→ **YOUR OBJECTIVE**
Leave out the pictures and restate every entry word for word.

··· DATA FOR ANALYSIS ···

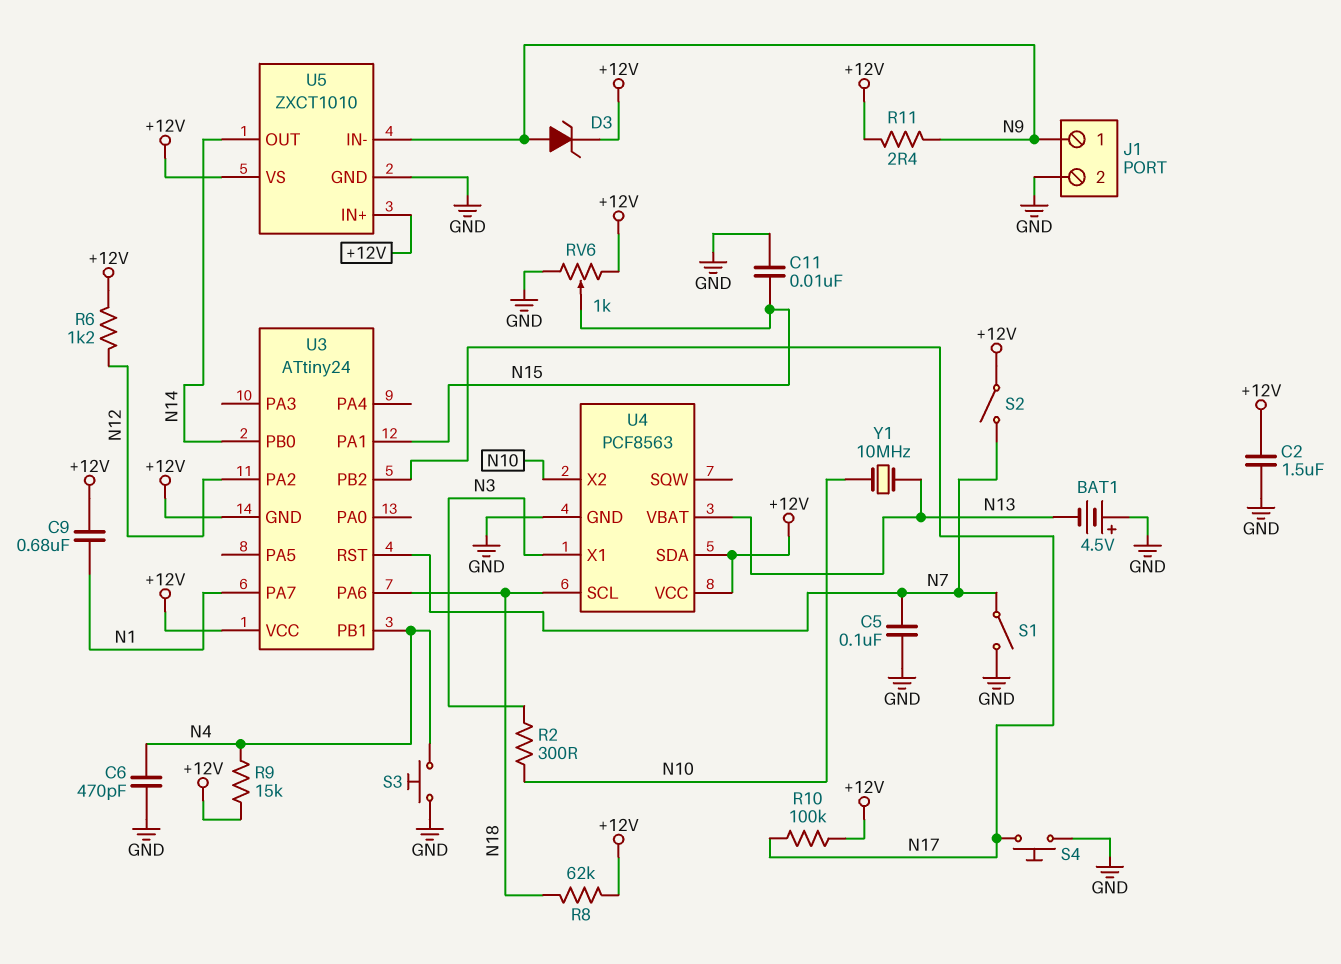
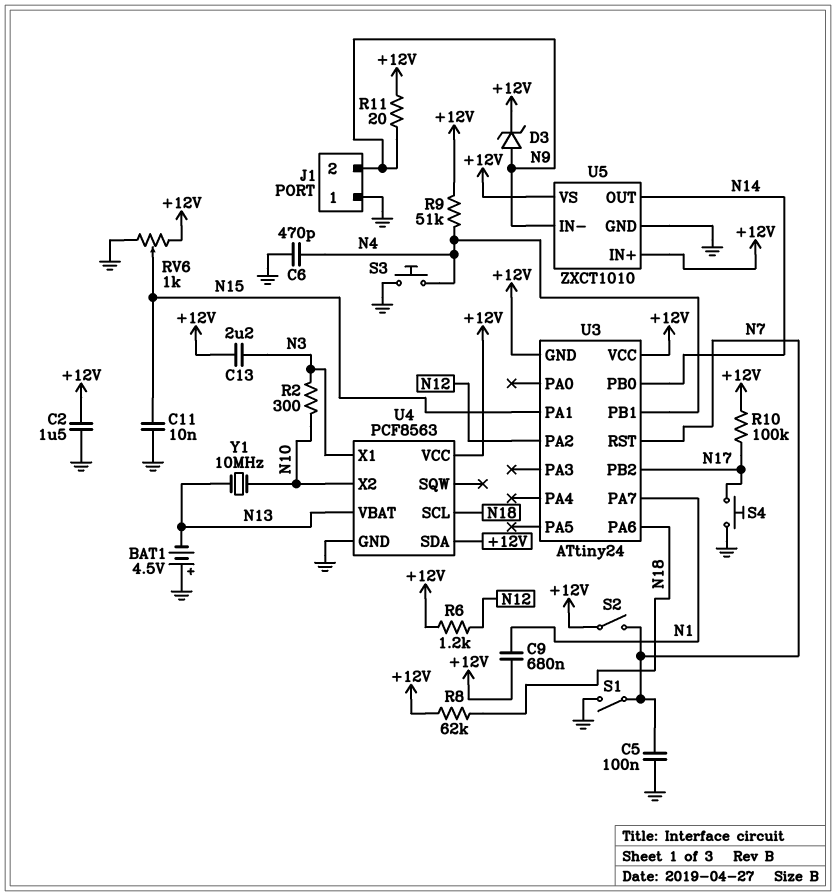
C13: none -> 2.2uF (+12V, N3)
J1 pin 1: N9 -> GND
J1 pin 2: GND -> N9
R9: 15k (+12V, N4) -> 51k (+12V, N4)
R11: 2.4 (+12V, N9) -> 20 (+12V, N9)

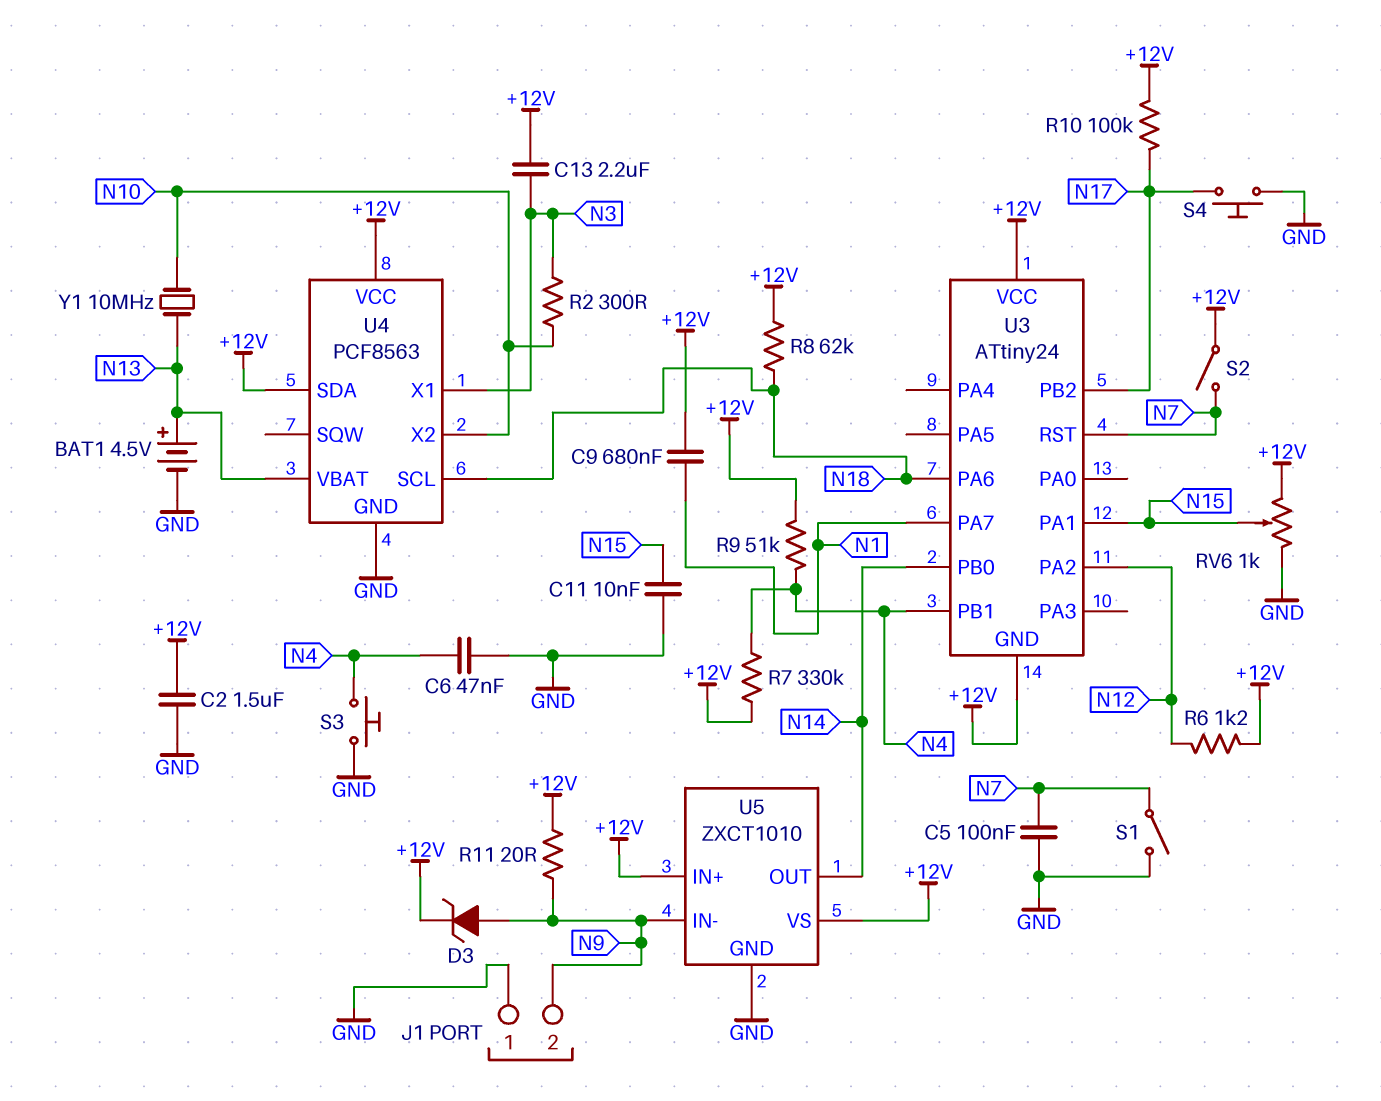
BAT1: 4.5V (plus GND, minus N13) -> 4.5V (plus N13, minus GND)
C6: 470pF (GND, N4) -> 47nF (GND, N4)
R7: none -> 330k (+12V, N4)

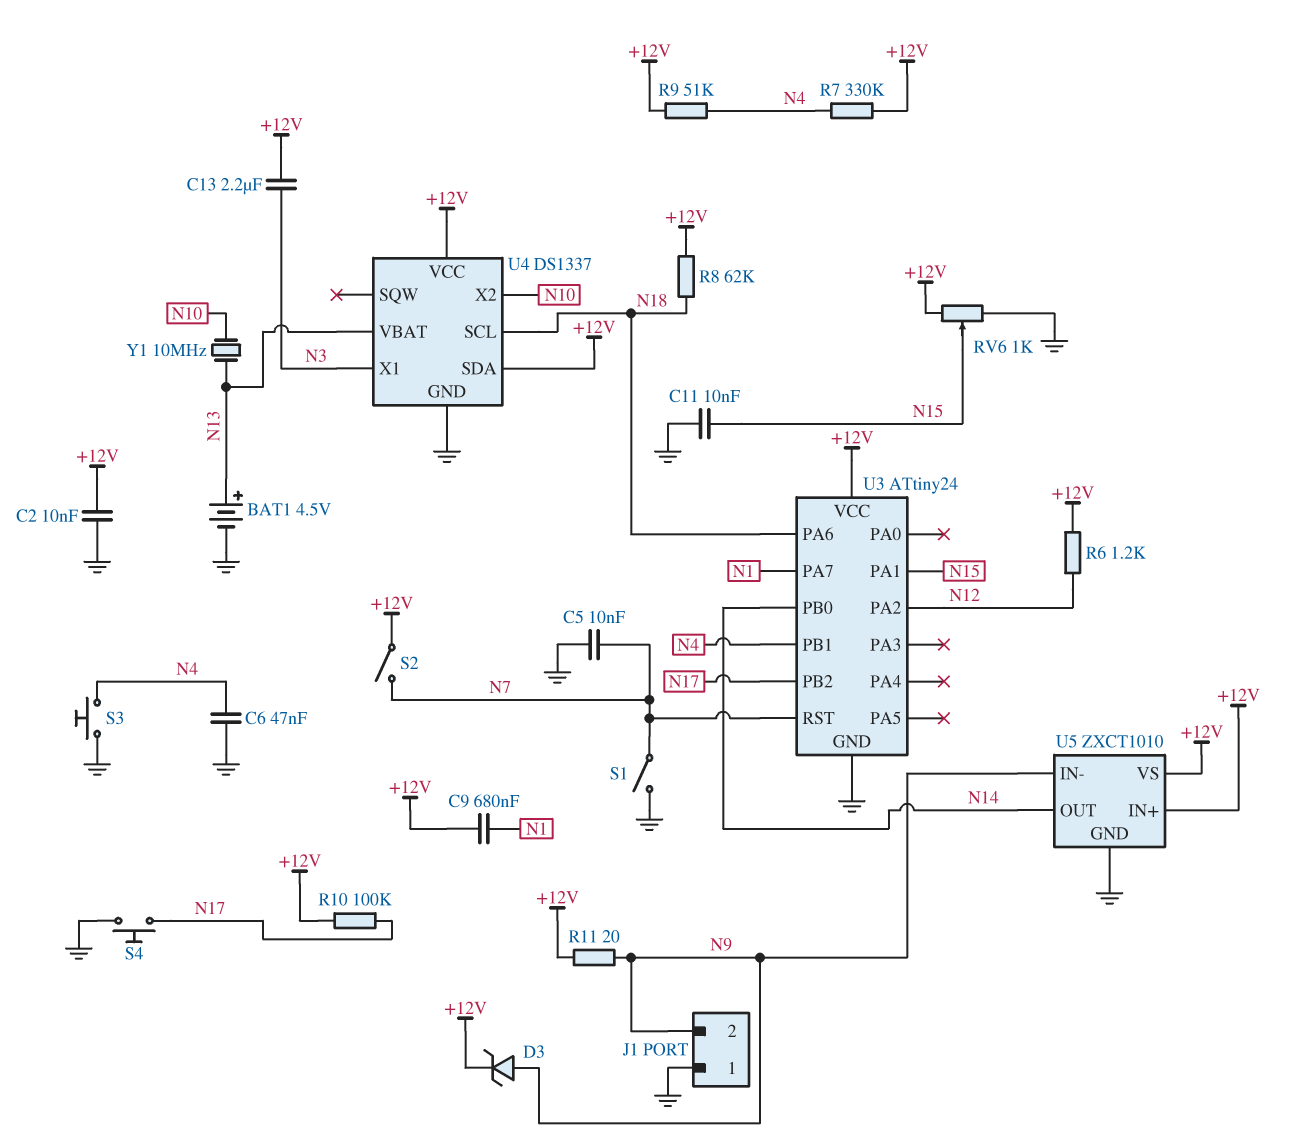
C2: 1.5uF (+12V, GND) -> 10nF (+12V, GND)
C5: 100nF (GND, N7) -> 10nF (GND, N7)
R2: 300 (N3, N10) -> none
U3 pin GND: +12V -> GND
U4: PCF8563 -> DS1337

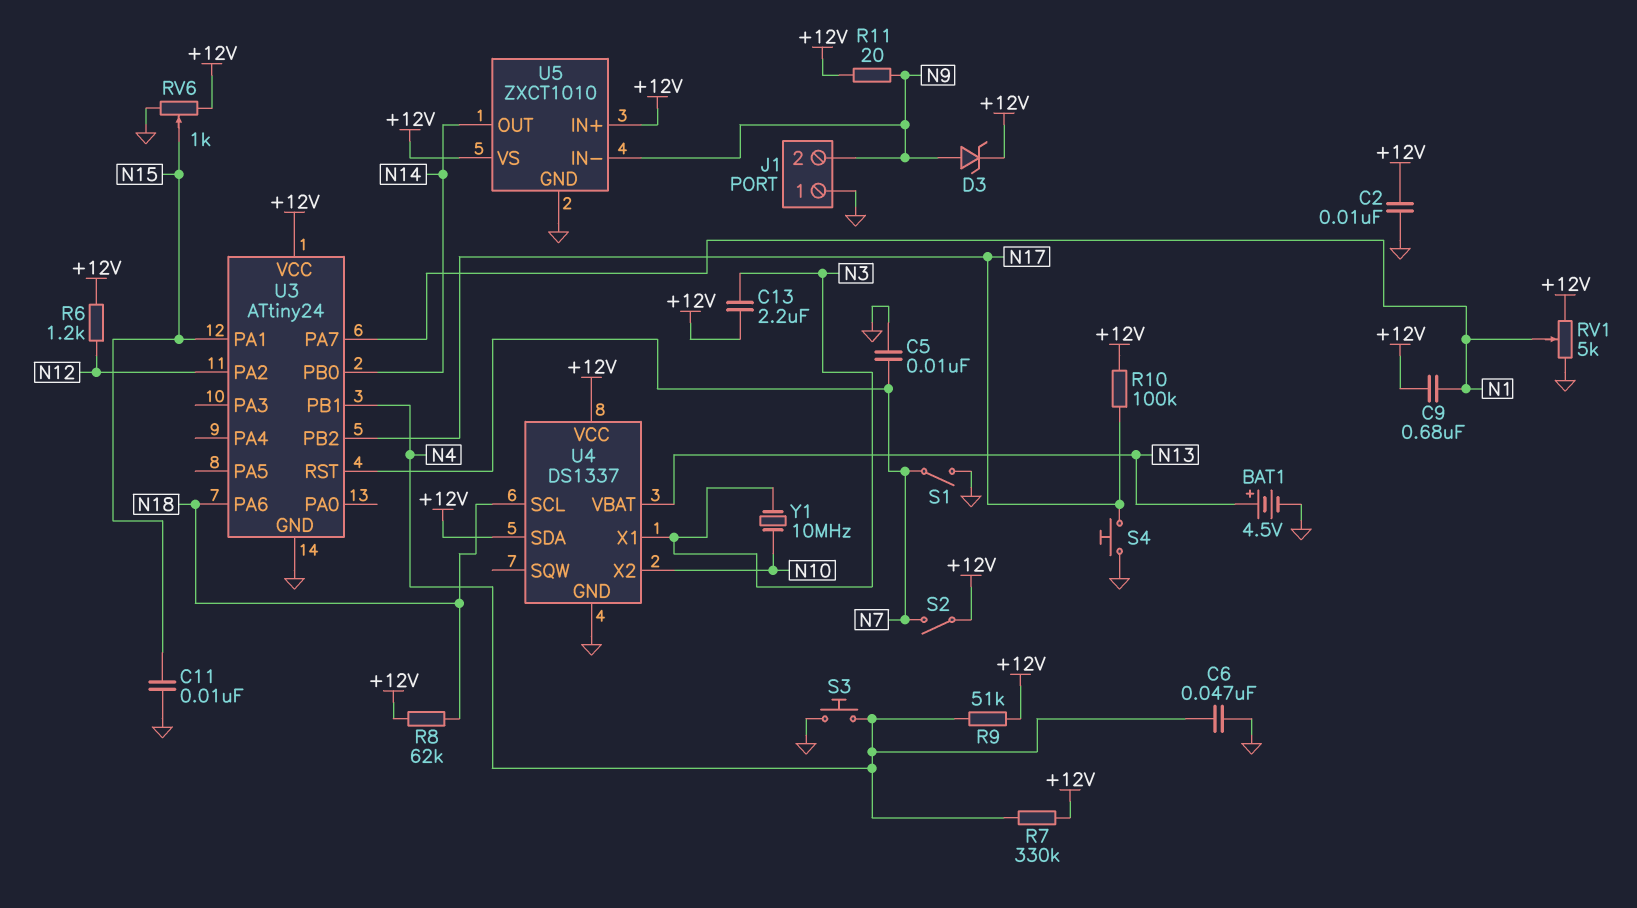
RV1: none -> 5k (+12V, GND, wiper N1)
Y1: 10MHz (N10, N13) -> 10MHz (N3, N10)

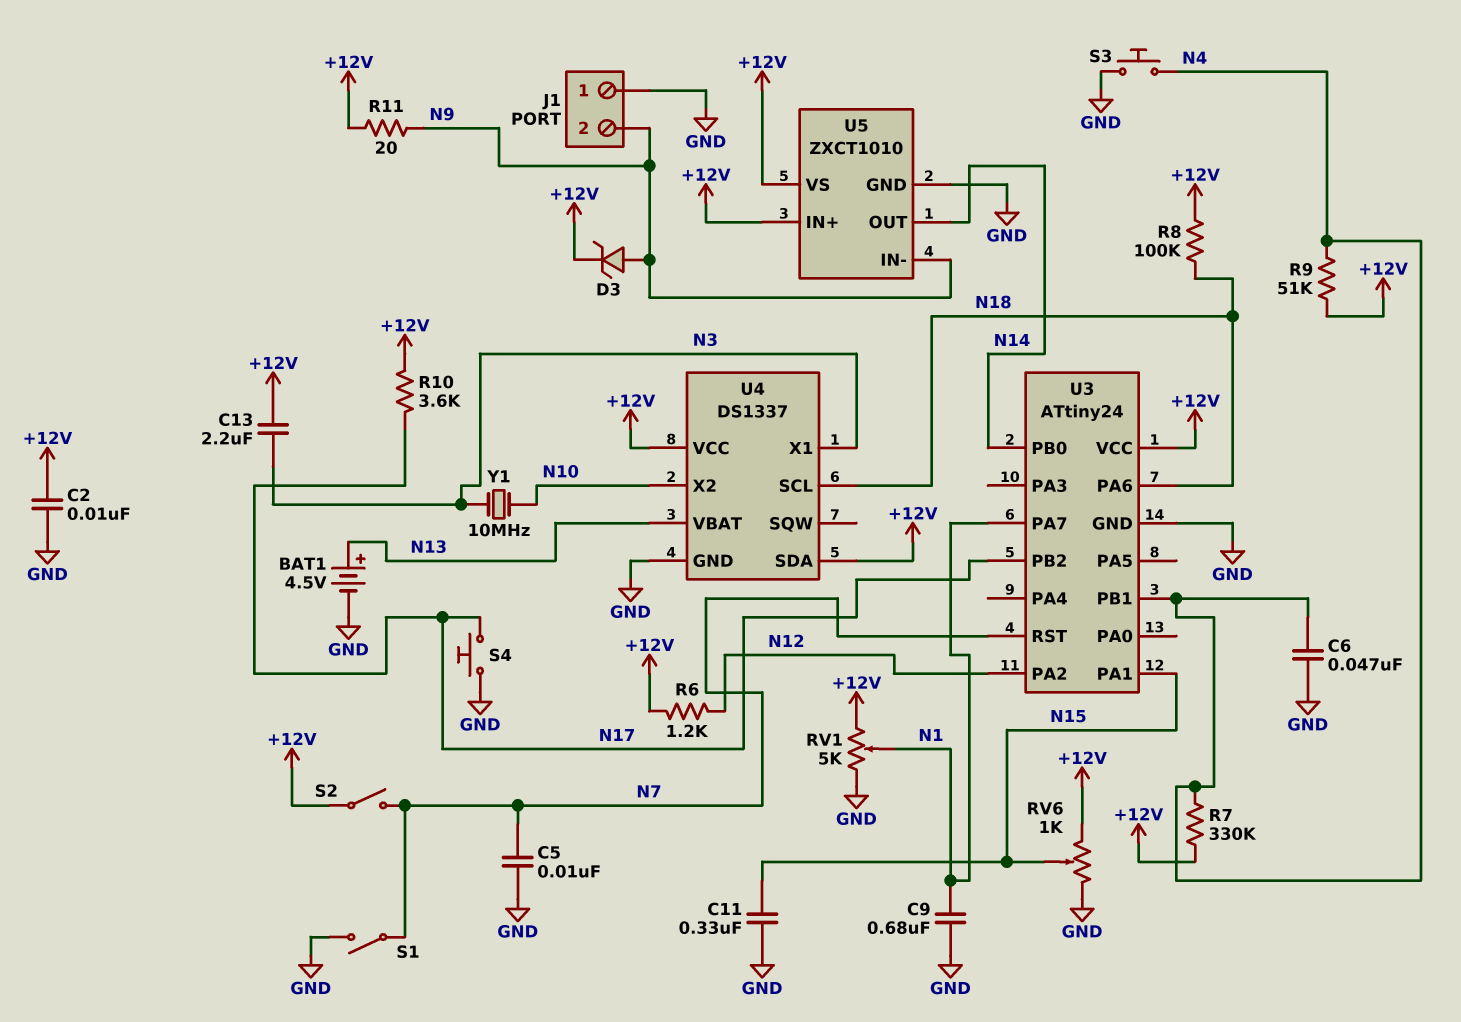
C9: 680nF (+12V, N1) -> 680nF (GND, N1)
C11: 10nF (GND, N15) -> 330nF (GND, N15)
R8: 62k (+12V, N18) -> 100k (+12V, N18)
R10: 100k (+12V, N17) -> 3.6k (+12V, N17)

···

→ **REPLY TO THE EXERCISE**
C13: none -> 2.2uF (+12V, N3)
J1 pin 1: N9 -> GND
J1 pin 2: GND -> N9
R9: 15k (+12V, N4) -> 51k (+12V, N4)
R11: 2.4 (+12V, N9) -> 20 (+12V, N9)

BAT1: 4.5V (plus GND, minus N13) -> 4.5V (plus N13, minus GND)
C6: 470pF (GND, N4) -> 47nF (GND, N4)
R7: none -> 330k (+12V, N4)

C2: 1.5uF (+12V, GND) -> 10nF (+12V, GND)
C5: 100nF (GND, N7) -> 10nF (GND, N7)
R2: 300 (N3, N10) -> none
U3 pin GND: +12V -> GND
U4: PCF8563 -> DS1337

RV1: none -> 5k (+12V, GND, wiper N1)
Y1: 10MHz (N10, N13) -> 10MHz (N3, N10)

C9: 680nF (+12V, N1) -> 680nF (GND, N1)
C11: 10nF (GND, N15) -> 330nF (GND, N15)
R8: 62k (+12V, N18) -> 100k (+12V, N18)
R10: 100k (+12V, N17) -> 3.6k (+12V, N17)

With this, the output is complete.